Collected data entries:
*****

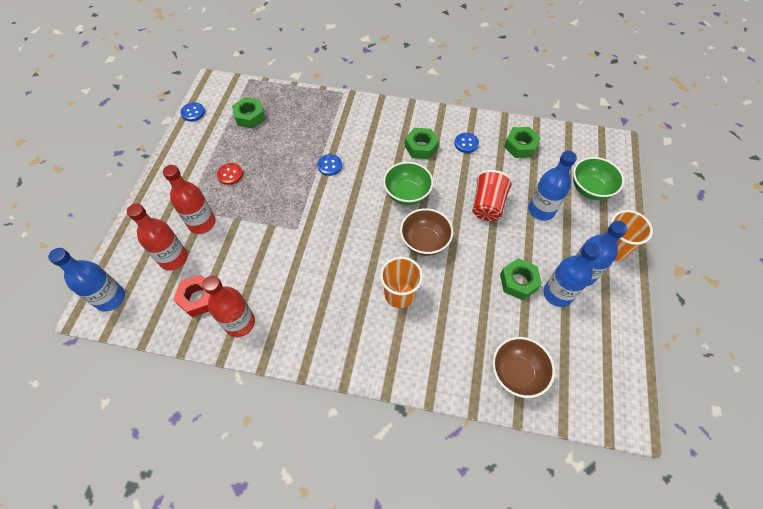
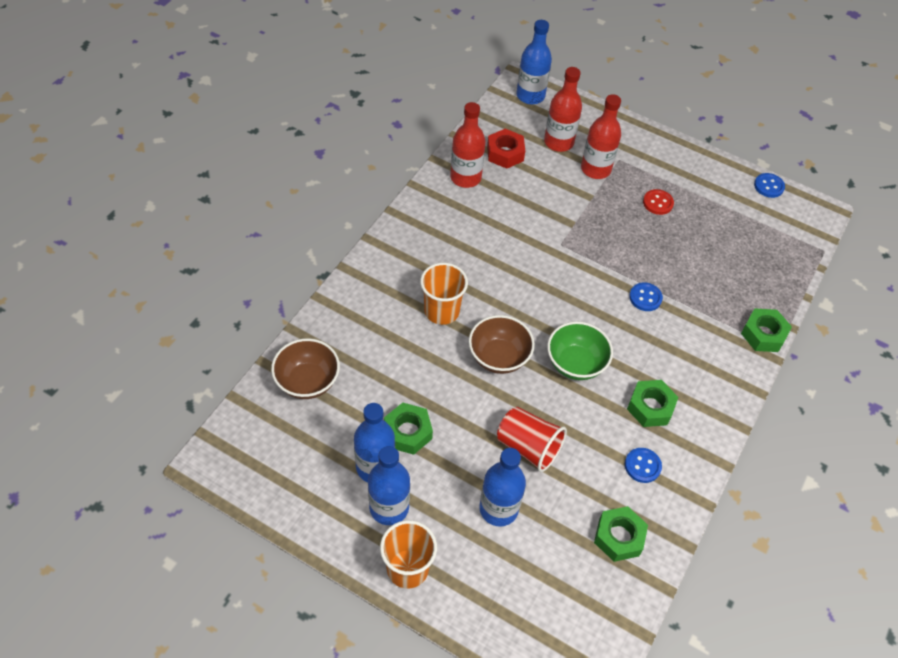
camera: 105 degrees right, 5 degrees down
(250, 116) = (750, 238): green nut -> green nut (763, 334)
(590, 189) = (511, 594): green bowl -> none

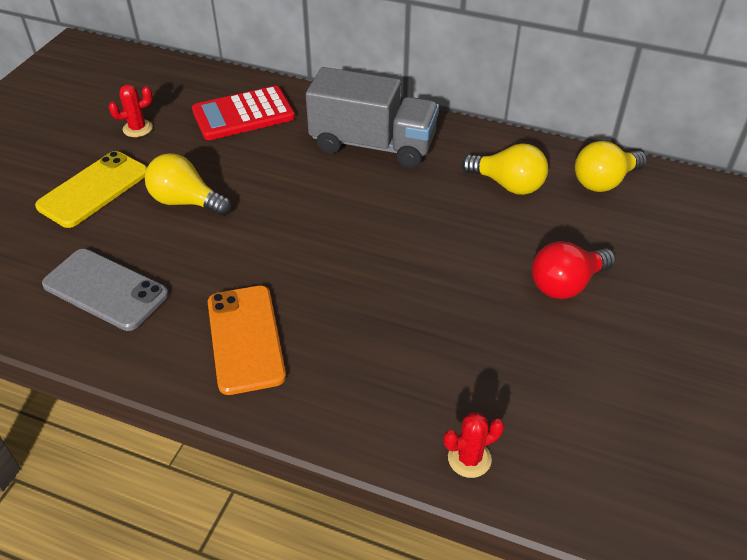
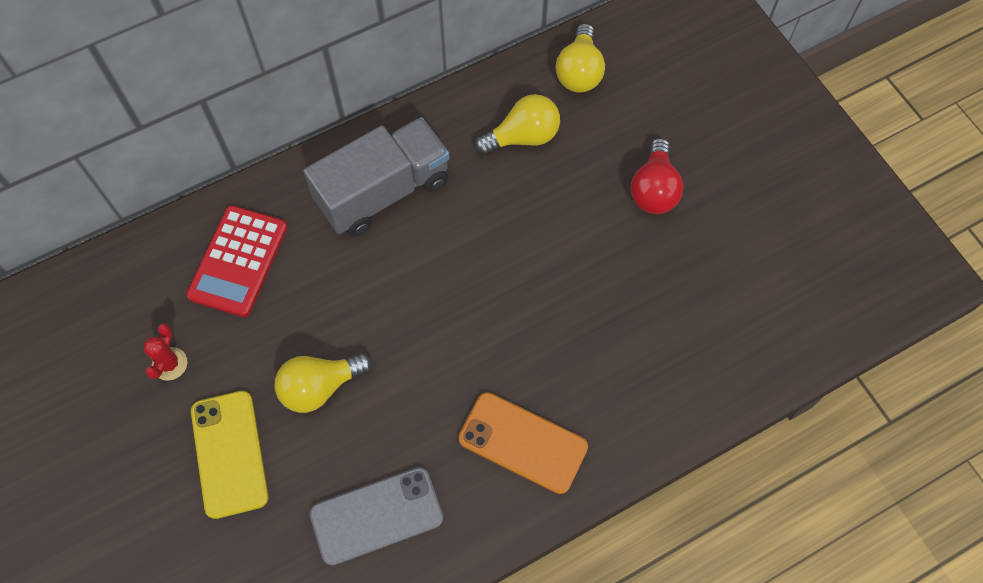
camera: 50 degrees left, 20 degrees up
(469, 458) = (743, 374): red cactus -> none

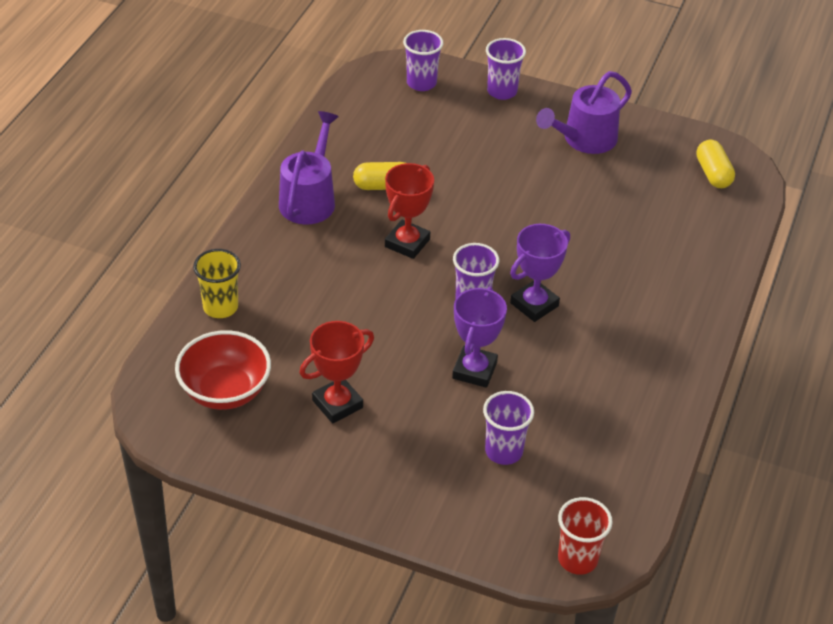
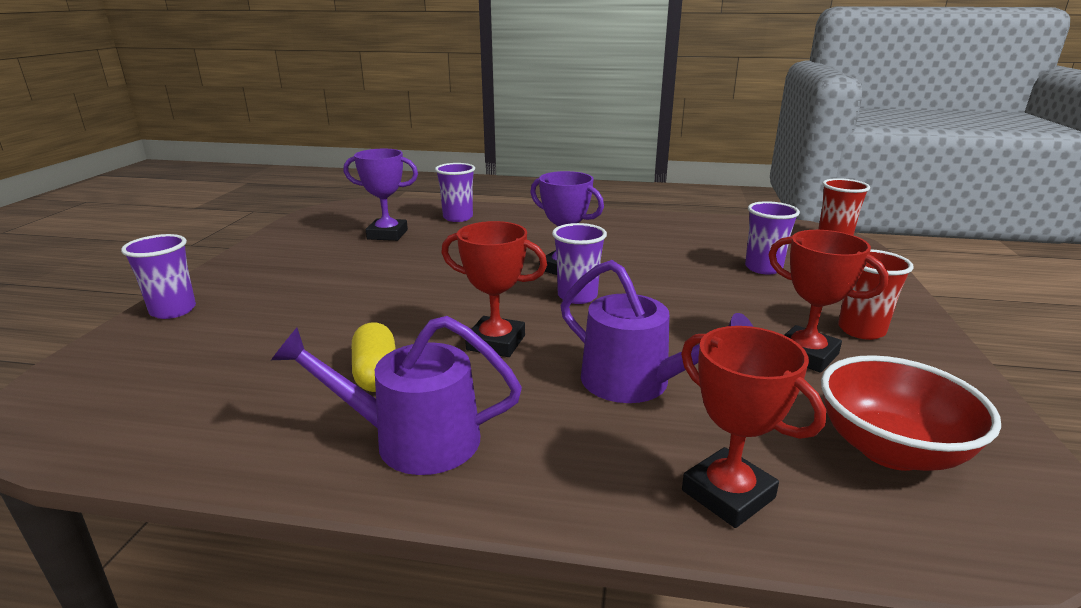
camera: 100 degrees left, 20 degrees down
(220, 307) = (728, 494): yellow cup -> red trophy
(362, 459) = (861, 330): none -> red cup
(421, 83) = (114, 371): purple cup -> purple cup (458, 217)
(474, 370) = (677, 287): purple trophy -> purple trophy (387, 234)
(584, 139) = (292, 262): purple watering can -> purple watering can (636, 382)
(713, 174) = (355, 215): yellow capsule -> none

*****

The required answer is the line with "(362, 459) = (861, 330): none -> red cup" plus every line after it to the end of the entries above, transcribed exactly.

(362, 459) = (861, 330): none -> red cup
(421, 83) = (114, 371): purple cup -> purple cup (458, 217)
(474, 370) = (677, 287): purple trophy -> purple trophy (387, 234)
(584, 139) = (292, 262): purple watering can -> purple watering can (636, 382)
(713, 174) = (355, 215): yellow capsule -> none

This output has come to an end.